PROBLEM DESCRIPTION :: Look through the listing below and write out exactly the lines from the line with "grey dice: 10 -> 11" to the line with "pink bowl: 6 -> 7", both included, and no others.
Top of RECORDED DATA
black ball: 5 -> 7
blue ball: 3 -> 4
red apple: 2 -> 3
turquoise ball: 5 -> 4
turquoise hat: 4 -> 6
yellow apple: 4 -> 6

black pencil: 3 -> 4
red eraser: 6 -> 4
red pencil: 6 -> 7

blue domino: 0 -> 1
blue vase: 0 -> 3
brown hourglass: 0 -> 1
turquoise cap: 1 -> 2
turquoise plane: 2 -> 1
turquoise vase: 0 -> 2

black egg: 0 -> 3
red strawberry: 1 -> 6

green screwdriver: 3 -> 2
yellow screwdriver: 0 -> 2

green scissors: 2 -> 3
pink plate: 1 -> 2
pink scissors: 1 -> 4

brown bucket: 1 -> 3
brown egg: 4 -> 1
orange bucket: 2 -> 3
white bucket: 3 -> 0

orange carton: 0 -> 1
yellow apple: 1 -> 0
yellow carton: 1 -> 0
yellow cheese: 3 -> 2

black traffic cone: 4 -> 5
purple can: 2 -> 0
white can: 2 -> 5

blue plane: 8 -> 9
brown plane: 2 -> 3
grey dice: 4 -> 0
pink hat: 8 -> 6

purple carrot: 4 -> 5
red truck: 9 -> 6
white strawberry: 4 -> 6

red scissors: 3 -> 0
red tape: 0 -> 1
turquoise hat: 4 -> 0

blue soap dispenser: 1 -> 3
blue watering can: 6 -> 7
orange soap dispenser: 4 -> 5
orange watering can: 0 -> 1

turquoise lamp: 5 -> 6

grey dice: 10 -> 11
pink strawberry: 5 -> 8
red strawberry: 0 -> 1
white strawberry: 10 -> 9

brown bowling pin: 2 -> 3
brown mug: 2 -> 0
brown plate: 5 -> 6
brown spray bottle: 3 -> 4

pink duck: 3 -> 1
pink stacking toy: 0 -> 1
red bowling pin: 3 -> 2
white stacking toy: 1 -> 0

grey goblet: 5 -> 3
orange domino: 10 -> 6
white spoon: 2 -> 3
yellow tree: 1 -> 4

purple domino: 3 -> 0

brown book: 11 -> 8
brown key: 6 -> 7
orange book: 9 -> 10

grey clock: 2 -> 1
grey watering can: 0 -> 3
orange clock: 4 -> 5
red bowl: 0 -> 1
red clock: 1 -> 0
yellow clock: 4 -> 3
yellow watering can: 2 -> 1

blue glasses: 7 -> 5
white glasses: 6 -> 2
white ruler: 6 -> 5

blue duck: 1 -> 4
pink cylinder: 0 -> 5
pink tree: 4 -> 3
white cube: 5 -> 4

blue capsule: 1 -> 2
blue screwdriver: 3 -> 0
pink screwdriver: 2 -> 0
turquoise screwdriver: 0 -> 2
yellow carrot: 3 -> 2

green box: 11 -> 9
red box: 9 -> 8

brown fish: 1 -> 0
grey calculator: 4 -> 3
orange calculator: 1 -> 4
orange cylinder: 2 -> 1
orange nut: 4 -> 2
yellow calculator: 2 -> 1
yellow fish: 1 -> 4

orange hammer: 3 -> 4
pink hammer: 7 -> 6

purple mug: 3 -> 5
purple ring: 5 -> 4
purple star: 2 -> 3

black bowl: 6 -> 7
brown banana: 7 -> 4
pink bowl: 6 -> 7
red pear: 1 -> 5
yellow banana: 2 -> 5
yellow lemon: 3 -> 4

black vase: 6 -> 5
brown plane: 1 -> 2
Bottom of RECORDED DATA
ANSWER FOR THE TASK ::
grey dice: 10 -> 11
pink strawberry: 5 -> 8
red strawberry: 0 -> 1
white strawberry: 10 -> 9

brown bowling pin: 2 -> 3
brown mug: 2 -> 0
brown plate: 5 -> 6
brown spray bottle: 3 -> 4

pink duck: 3 -> 1
pink stacking toy: 0 -> 1
red bowling pin: 3 -> 2
white stacking toy: 1 -> 0

grey goblet: 5 -> 3
orange domino: 10 -> 6
white spoon: 2 -> 3
yellow tree: 1 -> 4

purple domino: 3 -> 0

brown book: 11 -> 8
brown key: 6 -> 7
orange book: 9 -> 10

grey clock: 2 -> 1
grey watering can: 0 -> 3
orange clock: 4 -> 5
red bowl: 0 -> 1
red clock: 1 -> 0
yellow clock: 4 -> 3
yellow watering can: 2 -> 1

blue glasses: 7 -> 5
white glasses: 6 -> 2
white ruler: 6 -> 5

blue duck: 1 -> 4
pink cylinder: 0 -> 5
pink tree: 4 -> 3
white cube: 5 -> 4

blue capsule: 1 -> 2
blue screwdriver: 3 -> 0
pink screwdriver: 2 -> 0
turquoise screwdriver: 0 -> 2
yellow carrot: 3 -> 2

green box: 11 -> 9
red box: 9 -> 8

brown fish: 1 -> 0
grey calculator: 4 -> 3
orange calculator: 1 -> 4
orange cylinder: 2 -> 1
orange nut: 4 -> 2
yellow calculator: 2 -> 1
yellow fish: 1 -> 4

orange hammer: 3 -> 4
pink hammer: 7 -> 6

purple mug: 3 -> 5
purple ring: 5 -> 4
purple star: 2 -> 3

black bowl: 6 -> 7
brown banana: 7 -> 4
pink bowl: 6 -> 7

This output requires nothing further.